● **Exercise brief**: Take the entries below and retype them exactly.

● **Data in this exercise**:
☆ ☆ ☆

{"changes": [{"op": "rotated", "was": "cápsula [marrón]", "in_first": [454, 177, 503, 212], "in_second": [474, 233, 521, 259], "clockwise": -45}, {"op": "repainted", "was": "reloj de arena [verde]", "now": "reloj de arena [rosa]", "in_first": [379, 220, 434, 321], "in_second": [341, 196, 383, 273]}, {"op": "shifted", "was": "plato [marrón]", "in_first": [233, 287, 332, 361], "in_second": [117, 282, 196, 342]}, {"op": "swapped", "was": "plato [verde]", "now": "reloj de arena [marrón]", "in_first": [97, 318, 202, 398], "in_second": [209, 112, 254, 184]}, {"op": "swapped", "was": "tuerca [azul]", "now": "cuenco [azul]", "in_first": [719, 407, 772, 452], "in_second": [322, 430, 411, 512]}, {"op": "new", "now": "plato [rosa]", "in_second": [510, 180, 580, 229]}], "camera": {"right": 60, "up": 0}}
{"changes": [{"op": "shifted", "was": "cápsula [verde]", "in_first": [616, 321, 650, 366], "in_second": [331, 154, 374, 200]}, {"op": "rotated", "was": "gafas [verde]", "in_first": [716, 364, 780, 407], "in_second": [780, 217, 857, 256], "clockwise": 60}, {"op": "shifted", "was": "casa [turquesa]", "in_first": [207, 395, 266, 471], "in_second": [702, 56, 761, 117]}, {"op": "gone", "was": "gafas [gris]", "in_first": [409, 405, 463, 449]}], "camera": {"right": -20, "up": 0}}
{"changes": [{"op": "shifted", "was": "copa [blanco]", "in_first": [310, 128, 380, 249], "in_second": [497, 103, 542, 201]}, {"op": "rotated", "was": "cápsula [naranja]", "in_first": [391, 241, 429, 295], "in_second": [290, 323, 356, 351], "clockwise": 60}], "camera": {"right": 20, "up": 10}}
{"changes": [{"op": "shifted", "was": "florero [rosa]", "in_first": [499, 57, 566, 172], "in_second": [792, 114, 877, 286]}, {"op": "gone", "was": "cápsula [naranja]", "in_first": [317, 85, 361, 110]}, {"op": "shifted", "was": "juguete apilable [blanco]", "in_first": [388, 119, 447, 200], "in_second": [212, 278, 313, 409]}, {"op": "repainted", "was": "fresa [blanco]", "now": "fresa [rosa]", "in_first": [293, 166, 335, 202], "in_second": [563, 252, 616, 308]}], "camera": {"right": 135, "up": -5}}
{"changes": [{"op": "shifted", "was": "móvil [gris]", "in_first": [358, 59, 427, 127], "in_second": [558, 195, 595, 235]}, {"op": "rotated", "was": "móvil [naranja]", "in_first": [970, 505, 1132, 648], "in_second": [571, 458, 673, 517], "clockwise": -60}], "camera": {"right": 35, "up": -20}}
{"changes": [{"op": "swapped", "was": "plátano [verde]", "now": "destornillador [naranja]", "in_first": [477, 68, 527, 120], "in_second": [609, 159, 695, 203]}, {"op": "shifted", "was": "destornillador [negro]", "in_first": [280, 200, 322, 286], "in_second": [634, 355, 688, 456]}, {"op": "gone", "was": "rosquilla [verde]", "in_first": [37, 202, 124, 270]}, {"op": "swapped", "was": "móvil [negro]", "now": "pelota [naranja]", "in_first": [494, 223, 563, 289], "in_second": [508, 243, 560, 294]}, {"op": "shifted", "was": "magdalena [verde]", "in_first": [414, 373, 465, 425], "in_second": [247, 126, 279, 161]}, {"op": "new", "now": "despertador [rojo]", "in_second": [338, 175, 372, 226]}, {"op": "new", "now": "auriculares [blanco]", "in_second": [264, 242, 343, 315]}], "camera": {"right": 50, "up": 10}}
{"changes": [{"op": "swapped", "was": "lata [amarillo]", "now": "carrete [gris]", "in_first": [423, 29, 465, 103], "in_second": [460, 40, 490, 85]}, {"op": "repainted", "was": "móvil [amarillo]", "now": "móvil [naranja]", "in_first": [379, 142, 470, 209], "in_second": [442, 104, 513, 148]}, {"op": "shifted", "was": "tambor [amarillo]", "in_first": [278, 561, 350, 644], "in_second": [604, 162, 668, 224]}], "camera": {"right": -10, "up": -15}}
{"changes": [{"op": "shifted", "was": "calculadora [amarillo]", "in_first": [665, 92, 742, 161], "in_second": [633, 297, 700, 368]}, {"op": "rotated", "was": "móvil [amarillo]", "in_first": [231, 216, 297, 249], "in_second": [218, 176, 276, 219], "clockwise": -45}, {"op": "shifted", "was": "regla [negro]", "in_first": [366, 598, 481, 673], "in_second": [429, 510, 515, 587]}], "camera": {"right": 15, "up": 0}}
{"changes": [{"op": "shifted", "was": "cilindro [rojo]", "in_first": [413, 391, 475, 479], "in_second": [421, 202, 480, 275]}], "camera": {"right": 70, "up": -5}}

☆ ☆ ☆

● **Solution for this exercise**:
{"changes": [{"op": "rotated", "was": "cápsula [marrón]", "in_first": [454, 177, 503, 212], "in_second": [474, 233, 521, 259], "clockwise": -45}, {"op": "repainted", "was": "reloj de arena [verde]", "now": "reloj de arena [rosa]", "in_first": [379, 220, 434, 321], "in_second": [341, 196, 383, 273]}, {"op": "shifted", "was": "plato [marrón]", "in_first": [233, 287, 332, 361], "in_second": [117, 282, 196, 342]}, {"op": "swapped", "was": "plato [verde]", "now": "reloj de arena [marrón]", "in_first": [97, 318, 202, 398], "in_second": [209, 112, 254, 184]}, {"op": "swapped", "was": "tuerca [azul]", "now": "cuenco [azul]", "in_first": [719, 407, 772, 452], "in_second": [322, 430, 411, 512]}, {"op": "new", "now": "plato [rosa]", "in_second": [510, 180, 580, 229]}], "camera": {"right": 60, "up": 0}}
{"changes": [{"op": "shifted", "was": "cápsula [verde]", "in_first": [616, 321, 650, 366], "in_second": [331, 154, 374, 200]}, {"op": "rotated", "was": "gafas [verde]", "in_first": [716, 364, 780, 407], "in_second": [780, 217, 857, 256], "clockwise": 60}, {"op": "shifted", "was": "casa [turquesa]", "in_first": [207, 395, 266, 471], "in_second": [702, 56, 761, 117]}, {"op": "gone", "was": "gafas [gris]", "in_first": [409, 405, 463, 449]}], "camera": {"right": -20, "up": 0}}
{"changes": [{"op": "shifted", "was": "copa [blanco]", "in_first": [310, 128, 380, 249], "in_second": [497, 103, 542, 201]}, {"op": "rotated", "was": "cápsula [naranja]", "in_first": [391, 241, 429, 295], "in_second": [290, 323, 356, 351], "clockwise": 60}], "camera": {"right": 20, "up": 10}}
{"changes": [{"op": "shifted", "was": "florero [rosa]", "in_first": [499, 57, 566, 172], "in_second": [792, 114, 877, 286]}, {"op": "gone", "was": "cápsula [naranja]", "in_first": [317, 85, 361, 110]}, {"op": "shifted", "was": "juguete apilable [blanco]", "in_first": [388, 119, 447, 200], "in_second": [212, 278, 313, 409]}, {"op": "repainted", "was": "fresa [blanco]", "now": "fresa [rosa]", "in_first": [293, 166, 335, 202], "in_second": [563, 252, 616, 308]}], "camera": {"right": 135, "up": -5}}
{"changes": [{"op": "shifted", "was": "móvil [gris]", "in_first": [358, 59, 427, 127], "in_second": [558, 195, 595, 235]}, {"op": "rotated", "was": "móvil [naranja]", "in_first": [970, 505, 1132, 648], "in_second": [571, 458, 673, 517], "clockwise": -60}], "camera": {"right": 35, "up": -20}}
{"changes": [{"op": "swapped", "was": "plátano [verde]", "now": "destornillador [naranja]", "in_first": [477, 68, 527, 120], "in_second": [609, 159, 695, 203]}, {"op": "shifted", "was": "destornillador [negro]", "in_first": [280, 200, 322, 286], "in_second": [634, 355, 688, 456]}, {"op": "gone", "was": "rosquilla [verde]", "in_first": [37, 202, 124, 270]}, {"op": "swapped", "was": "móvil [negro]", "now": "pelota [naranja]", "in_first": [494, 223, 563, 289], "in_second": [508, 243, 560, 294]}, {"op": "shifted", "was": "magdalena [verde]", "in_first": [414, 373, 465, 425], "in_second": [247, 126, 279, 161]}, {"op": "new", "now": "despertador [rojo]", "in_second": [338, 175, 372, 226]}, {"op": "new", "now": "auriculares [blanco]", "in_second": [264, 242, 343, 315]}], "camera": {"right": 50, "up": 10}}
{"changes": [{"op": "swapped", "was": "lata [amarillo]", "now": "carrete [gris]", "in_first": [423, 29, 465, 103], "in_second": [460, 40, 490, 85]}, {"op": "repainted", "was": "móvil [amarillo]", "now": "móvil [naranja]", "in_first": [379, 142, 470, 209], "in_second": [442, 104, 513, 148]}, {"op": "shifted", "was": "tambor [amarillo]", "in_first": [278, 561, 350, 644], "in_second": [604, 162, 668, 224]}], "camera": {"right": -10, "up": -15}}
{"changes": [{"op": "shifted", "was": "calculadora [amarillo]", "in_first": [665, 92, 742, 161], "in_second": [633, 297, 700, 368]}, {"op": "rotated", "was": "móvil [amarillo]", "in_first": [231, 216, 297, 249], "in_second": [218, 176, 276, 219], "clockwise": -45}, {"op": "shifted", "was": "regla [negro]", "in_first": [366, 598, 481, 673], "in_second": [429, 510, 515, 587]}], "camera": {"right": 15, "up": 0}}
{"changes": [{"op": "shifted", "was": "cilindro [rojo]", "in_first": [413, 391, 475, 479], "in_second": [421, 202, 480, 275]}], "camera": {"right": 70, "up": -5}}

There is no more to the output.